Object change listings
++++++++++
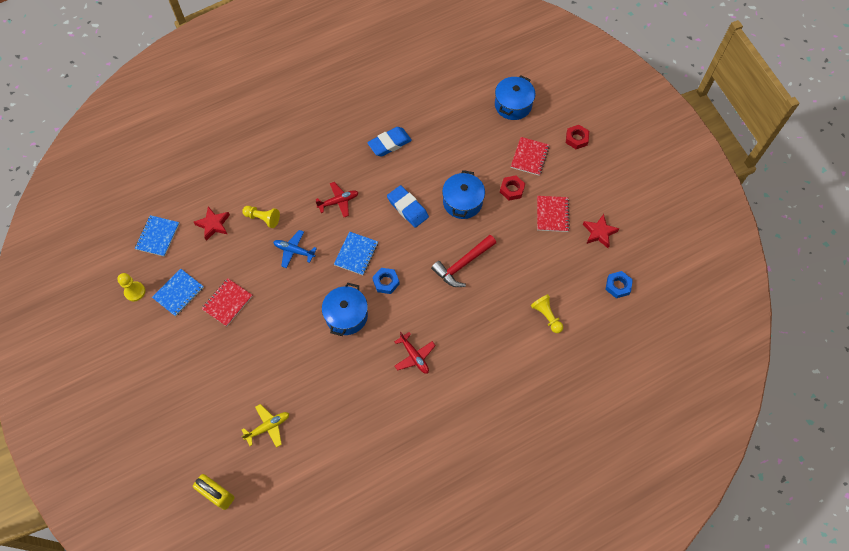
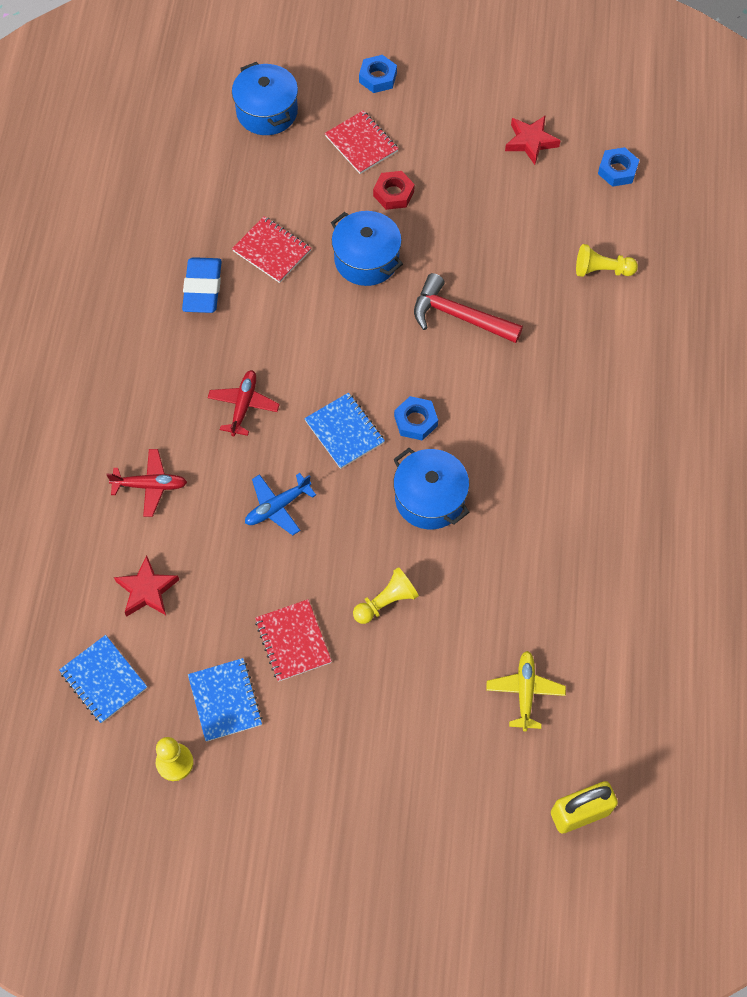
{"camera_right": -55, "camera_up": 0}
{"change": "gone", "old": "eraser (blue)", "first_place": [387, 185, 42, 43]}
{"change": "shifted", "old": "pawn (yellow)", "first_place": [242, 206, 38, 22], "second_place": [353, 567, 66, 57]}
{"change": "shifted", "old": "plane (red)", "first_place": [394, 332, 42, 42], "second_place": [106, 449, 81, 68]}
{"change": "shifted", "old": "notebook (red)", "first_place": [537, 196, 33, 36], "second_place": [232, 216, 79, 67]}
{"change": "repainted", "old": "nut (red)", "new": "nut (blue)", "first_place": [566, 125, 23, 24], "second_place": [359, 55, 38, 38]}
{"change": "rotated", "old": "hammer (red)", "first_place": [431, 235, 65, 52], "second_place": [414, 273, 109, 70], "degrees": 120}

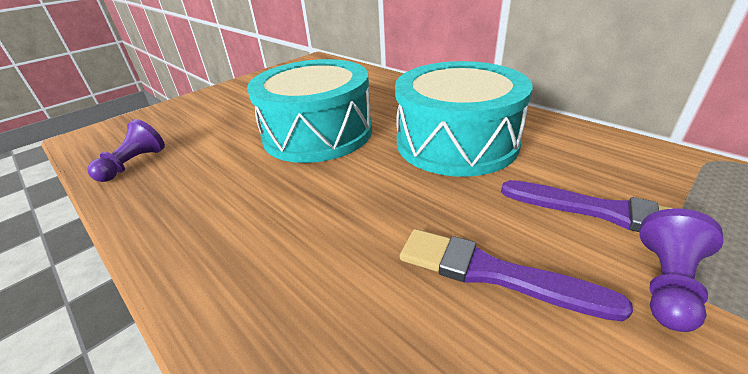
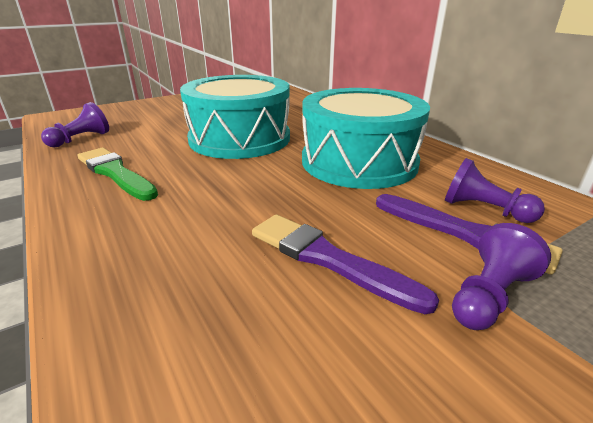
{"camera_right": 10, "camera_up": -5}
{"change": "new", "new": "brush (green)", "second_place": [77, 148, 81, 53]}
{"change": "new", "new": "pawn (purple)", "second_place": [445, 158, 100, 65]}

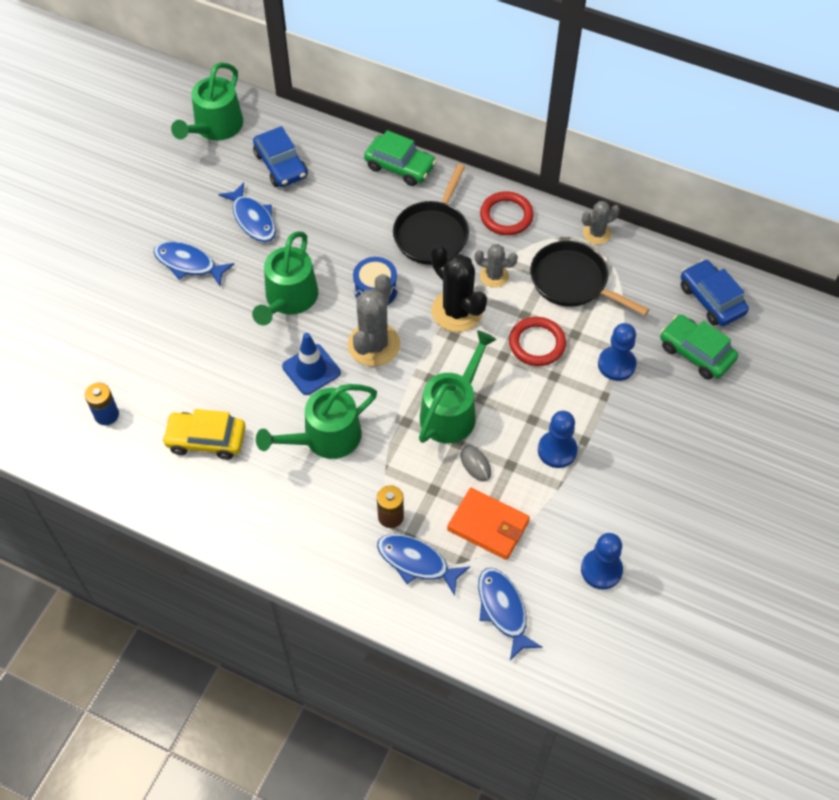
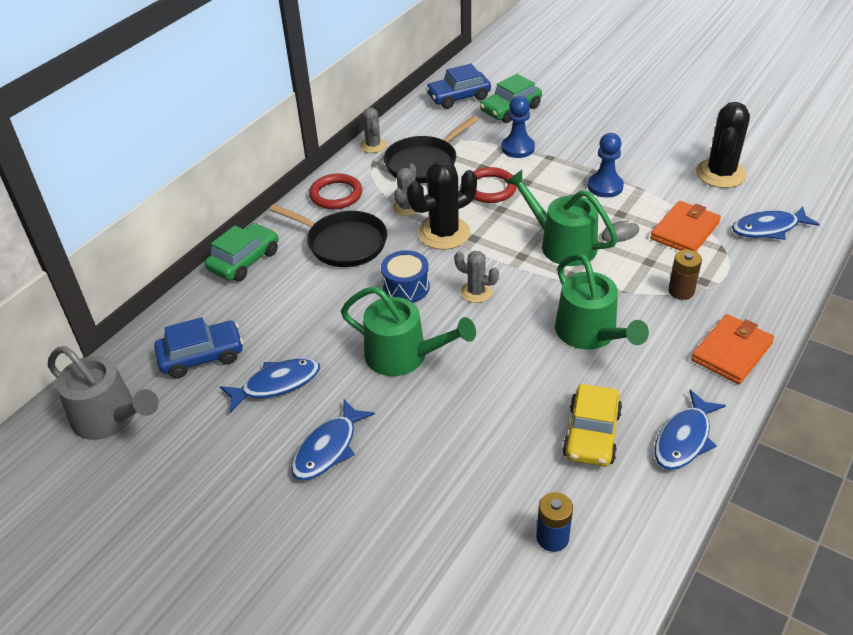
{"camera_right": -80, "camera_up": -15}
{"change": "gone", "old": "traffic cone (blue)", "first_place": [282, 333, 59, 62]}
{"change": "new", "new": "wallet (orange)", "second_place": [691, 314, 83, 70]}
{"change": "shifted", "old": "fish (blue)", "first_place": [377, 534, 93, 62], "second_place": [654, 390, 72, 80]}
{"change": "swapped", "old": "pawn (blue)", "new": "cactus (black)", "first_place": [581, 533, 42, 56], "second_place": [696, 102, 54, 86]}
{"change": "repainted", "old": "watering can (green)", "new": "watering can (grey)", "first_place": [171, 62, 72, 78], "second_place": [48, 346, 111, 94]}
{"change": "scaled", "old": "cactus (grey)", "first_place": [348, 274, 52, 92], "second_place": [454, 251, 45, 52], "factor": 0.57}

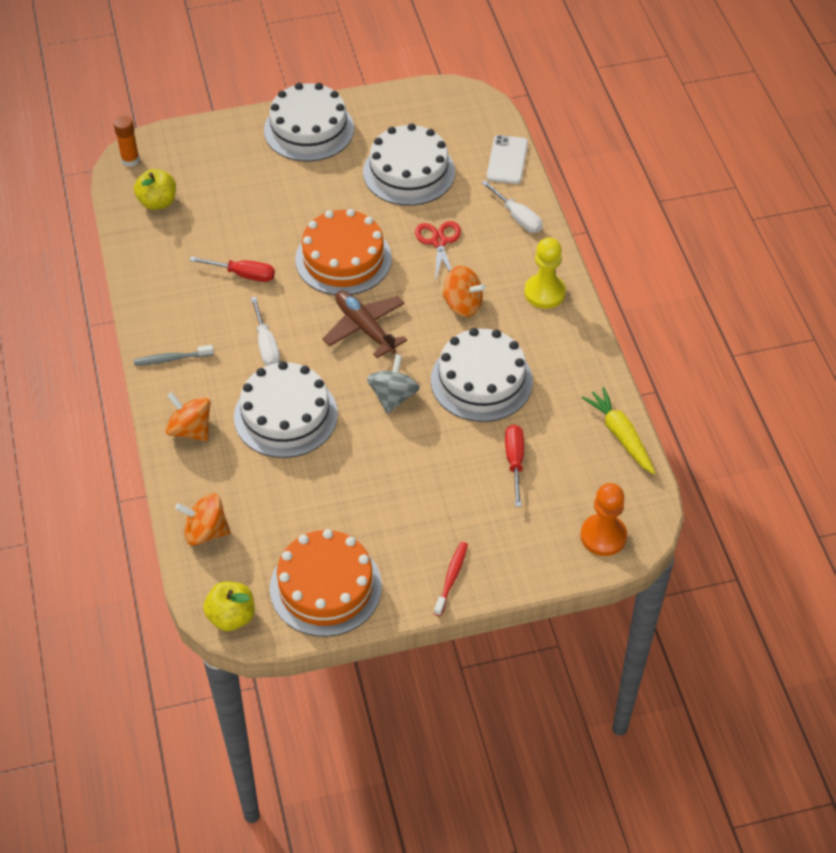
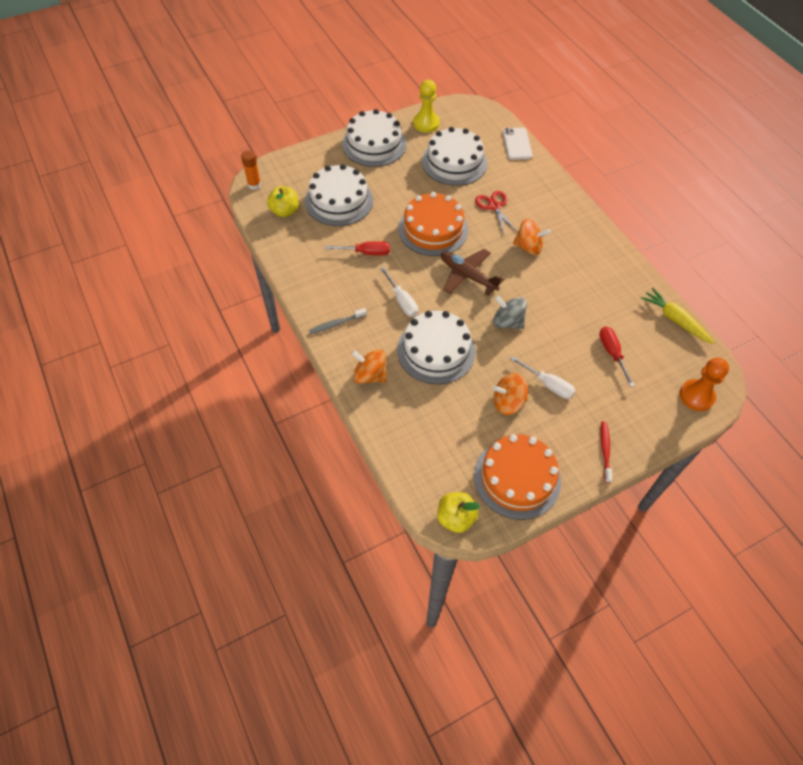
{"camera_right": -15, "camera_up": 5}
{"change": "shifted", "old": "spinning top (orange)", "first_place": [175, 493, 55, 53], "second_place": [493, 373, 35, 42]}
{"change": "shifted", "old": "cake (white)", "first_place": [431, 328, 102, 94], "second_place": [305, 164, 68, 62]}
{"change": "shifted", "old": "screwdriver (white)", "first_place": [481, 180, 62, 53], "second_place": [510, 356, 65, 43]}
{"change": "shifted", "old": "pawn (yellow)", "first_place": [524, 237, 42, 72], "second_place": [413, 80, 27, 52]}
{"change": "rotated", "old": "spinning top (grey)", "first_place": [367, 354, 53, 60], "second_place": [493, 295, 34, 34], "degrees": -60}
++++++++++
TASK STATEMENT
Repeat each entry above exactly, passing over any images.

ANSWER SECTION
{"camera_right": -55, "camera_up": 0}
{"change": "gone", "old": "eraser (blue)", "first_place": [387, 185, 42, 43]}
{"change": "shifted", "old": "pawn (yellow)", "first_place": [242, 206, 38, 22], "second_place": [353, 567, 66, 57]}
{"change": "shifted", "old": "plane (red)", "first_place": [394, 332, 42, 42], "second_place": [106, 449, 81, 68]}
{"change": "shifted", "old": "notebook (red)", "first_place": [537, 196, 33, 36], "second_place": [232, 216, 79, 67]}
{"change": "repainted", "old": "nut (red)", "new": "nut (blue)", "first_place": [566, 125, 23, 24], "second_place": [359, 55, 38, 38]}
{"change": "rotated", "old": "hammer (red)", "first_place": [431, 235, 65, 52], "second_place": [414, 273, 109, 70], "degrees": 120}

{"camera_right": 10, "camera_up": -5}
{"change": "new", "new": "brush (green)", "second_place": [77, 148, 81, 53]}
{"change": "new", "new": "pawn (purple)", "second_place": [445, 158, 100, 65]}

{"camera_right": -80, "camera_up": -15}
{"change": "gone", "old": "traffic cone (blue)", "first_place": [282, 333, 59, 62]}
{"change": "new", "new": "wallet (orange)", "second_place": [691, 314, 83, 70]}
{"change": "shifted", "old": "fish (blue)", "first_place": [377, 534, 93, 62], "second_place": [654, 390, 72, 80]}
{"change": "swapped", "old": "pawn (blue)", "new": "cactus (black)", "first_place": [581, 533, 42, 56], "second_place": [696, 102, 54, 86]}
{"change": "repainted", "old": "watering can (green)", "new": "watering can (grey)", "first_place": [171, 62, 72, 78], "second_place": [48, 346, 111, 94]}
{"change": "scaled", "old": "cactus (grey)", "first_place": [348, 274, 52, 92], "second_place": [454, 251, 45, 52], "factor": 0.57}

{"camera_right": -15, "camera_up": 5}
{"change": "shifted", "old": "spinning top (orange)", "first_place": [175, 493, 55, 53], "second_place": [493, 373, 35, 42]}
{"change": "shifted", "old": "cake (white)", "first_place": [431, 328, 102, 94], "second_place": [305, 164, 68, 62]}
{"change": "shifted", "old": "screwdriver (white)", "first_place": [481, 180, 62, 53], "second_place": [510, 356, 65, 43]}
{"change": "shifted", "old": "pawn (yellow)", "first_place": [524, 237, 42, 72], "second_place": [413, 80, 27, 52]}
{"change": "rotated", "old": "spinning top (grey)", "first_place": [367, 354, 53, 60], "second_place": [493, 295, 34, 34], "degrees": -60}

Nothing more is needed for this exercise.